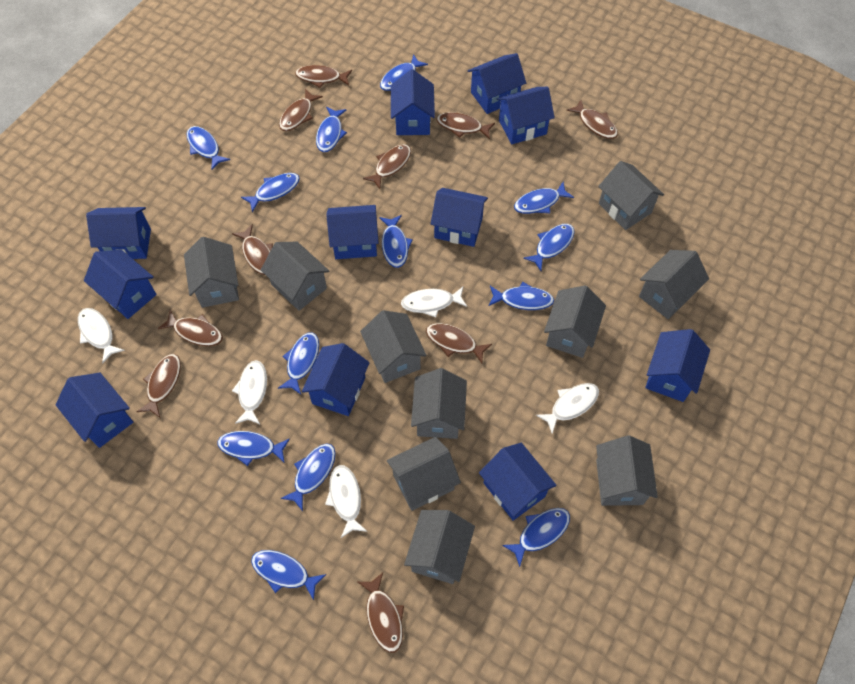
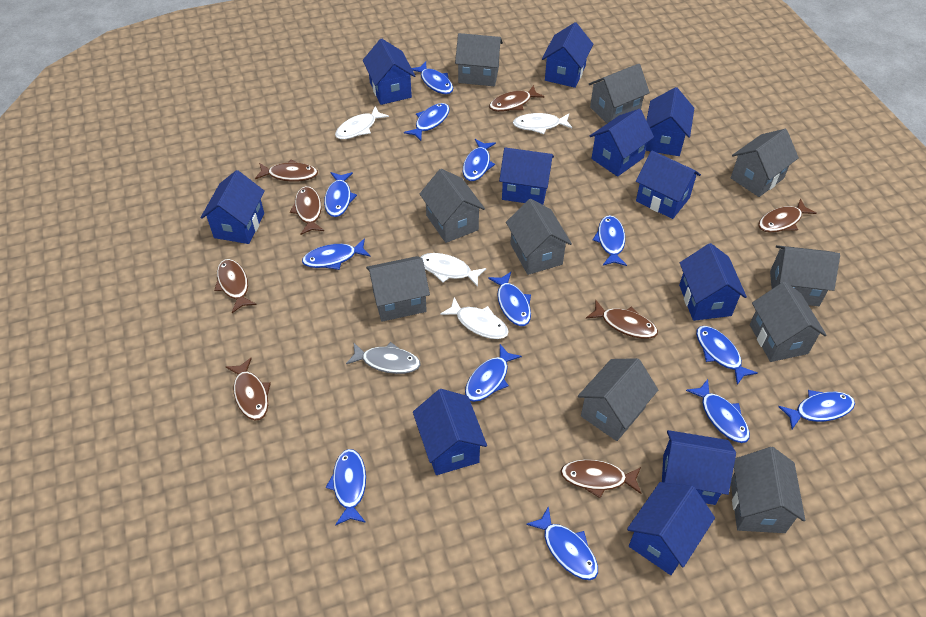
brown fish: [137,354,181,418] [158,310,223,346] [232,224,273,275] [279,89,323,131] [295,65,352,88] [358,573,404,653] [363,144,411,189] [426,323,492,363] [436,112,495,139] [566,100,618,139] = 10 -> [214,259,257,313] [226,358,271,420] [255,160,318,182] [290,186,324,235] [489,85,544,112] [560,459,642,498] [586,300,658,339] [758,198,817,233] = 8
grey fish: none = 0 -> [346,342,421,374] = 1
white fish: [78,308,125,363] [232,360,267,424] [325,465,367,538] [401,287,467,317] [536,383,599,434] = 5 -> [335,106,389,139] [421,253,486,287] [440,297,509,339] [513,113,572,134] = 4

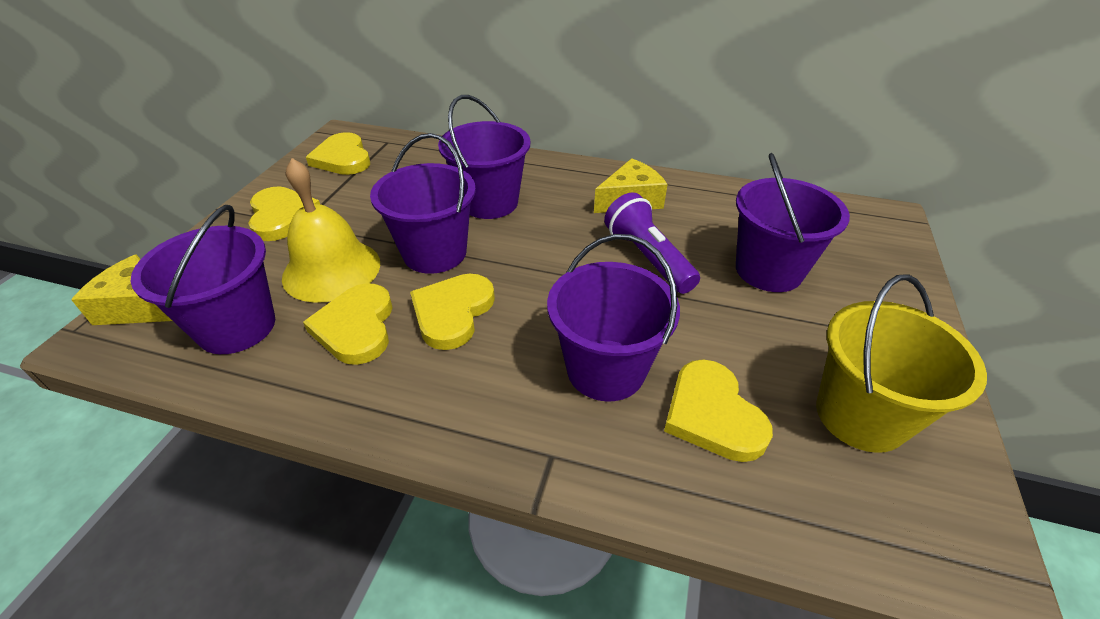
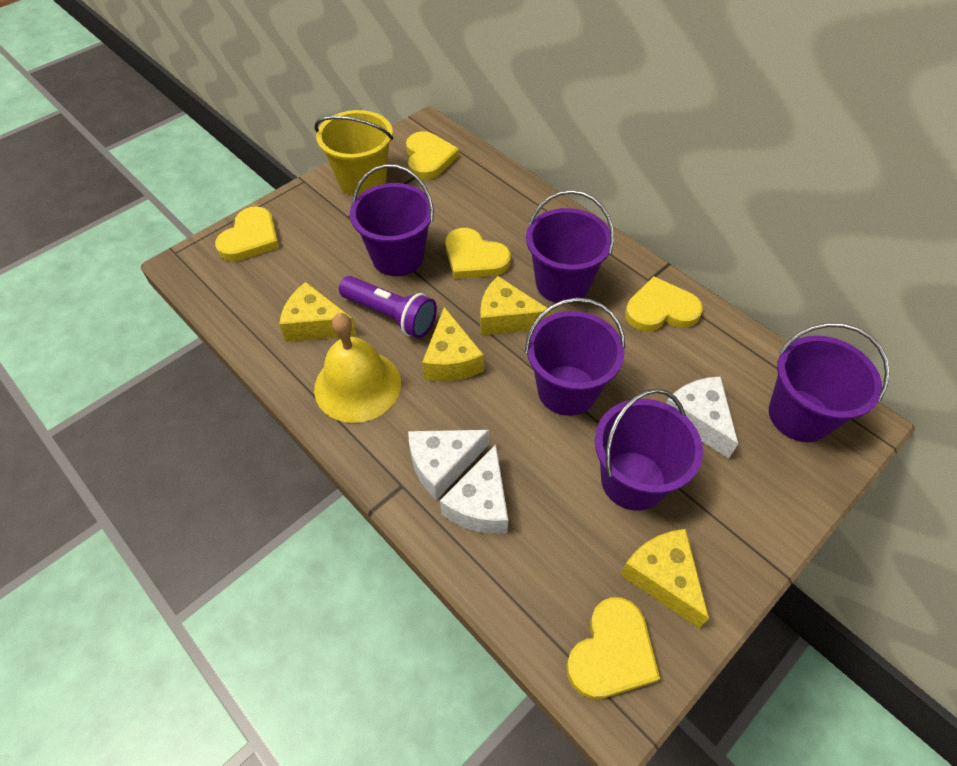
white cheese: none = 0 -> [408,430,489,500] [440,444,508,534] [666,376,738,459] = 3
yellow cheese: [71,254,172,325] [594,158,668,213] = 2 -> [279,282,356,342] [422,307,484,381] [480,276,552,335] [620,529,709,628] = 4

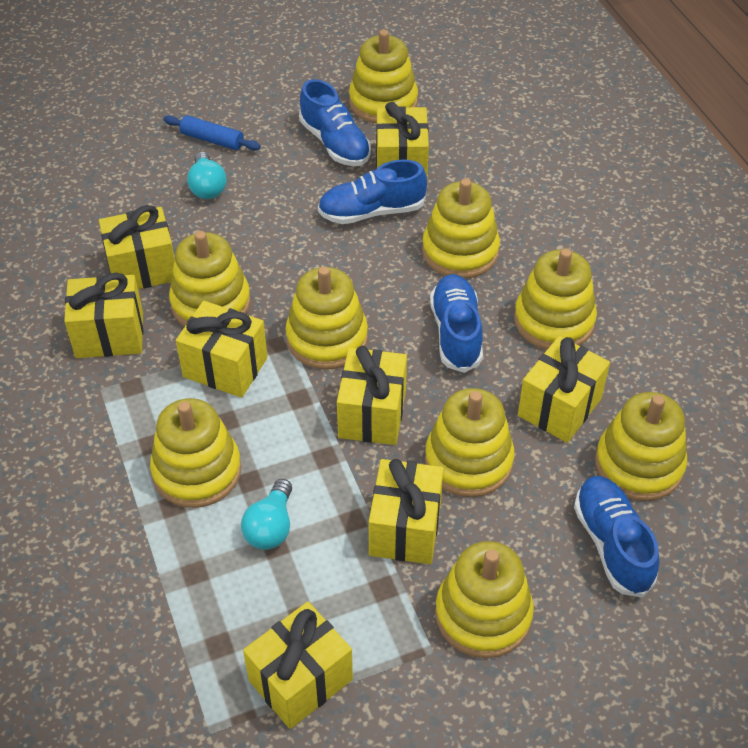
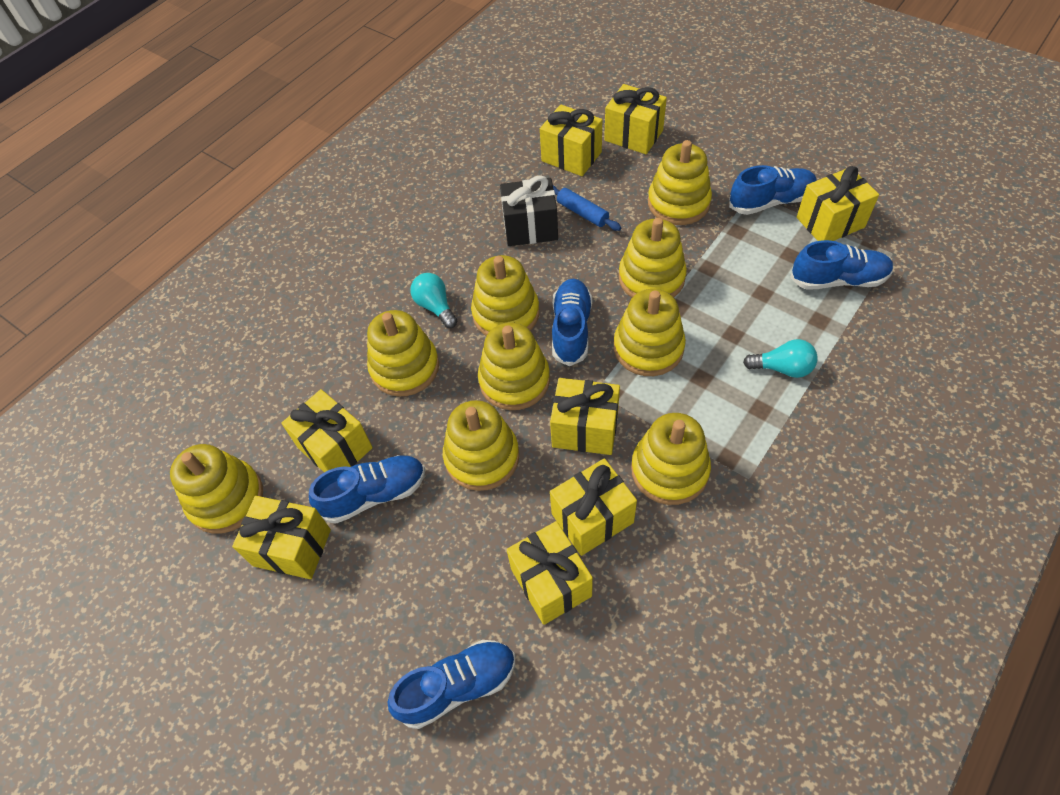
black gift: none = 0 -> [500,175,558,246] = 1
blue shoe: [299,79,371,166] [318,160,427,224] [430,274,483,373] [574,476,660,597] = 4 -> [309,455,425,523] [387,640,515,729] [552,279,592,366] [729,165,817,215] [790,240,894,290] = 5

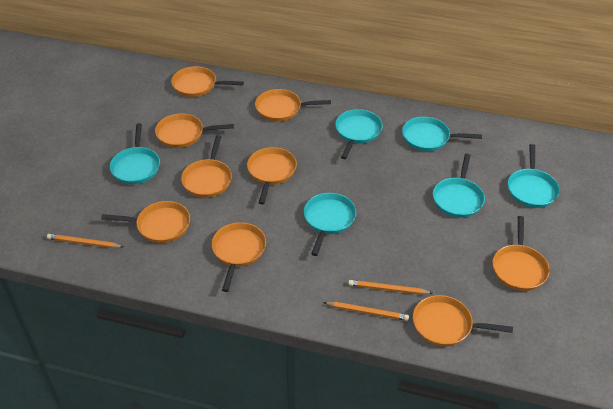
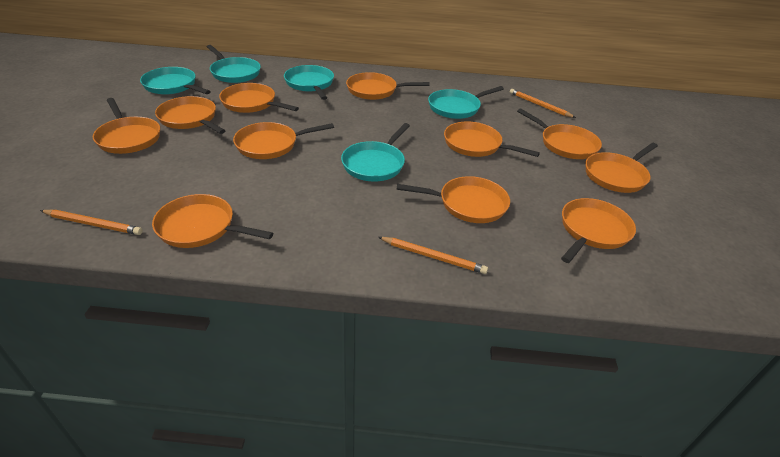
orange pan: [101,201,190,243] [155,113,234,148] [171,66,244,97] [181,135,232,198] [211,222,266,292] [247,147,297,204] [255,89,331,121] [413,295,513,346] [492,216,550,291] = 9 -> [93,98,160,154] [152,194,273,248] [155,96,226,134] [219,83,299,113] [233,122,334,159] [346,72,430,100] [397,176,510,223] [444,121,540,157] [517,109,602,159] [561,198,636,263] [585,143,658,193] = 11
turquoise pan: [110,123,160,184] [304,193,356,256] [335,109,383,159] [402,117,482,151] [433,154,485,218] [508,144,560,208] = 6 -> [140,67,211,95] [207,45,261,83] [284,65,334,100] [341,123,410,181] [428,86,504,119] = 5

- [EXERCISE PROMPT]: Among the lines above, find those containing the word "fish" and copy each.

- [TASK OUTPUT]:
brown fish: [137,354,181,418] [158,310,223,346] [232,224,273,275] [279,89,323,131] [295,65,352,88] [358,573,404,653] [363,144,411,189] [426,323,492,363] [436,112,495,139] [566,100,618,139] = 10 -> [214,259,257,313] [226,358,271,420] [255,160,318,182] [290,186,324,235] [489,85,544,112] [560,459,642,498] [586,300,658,339] [758,198,817,233] = 8
grey fish: none = 0 -> [346,342,421,374] = 1
white fish: [78,308,125,363] [232,360,267,424] [325,465,367,538] [401,287,467,317] [536,383,599,434] = 5 -> [335,106,389,139] [421,253,486,287] [440,297,509,339] [513,113,572,134] = 4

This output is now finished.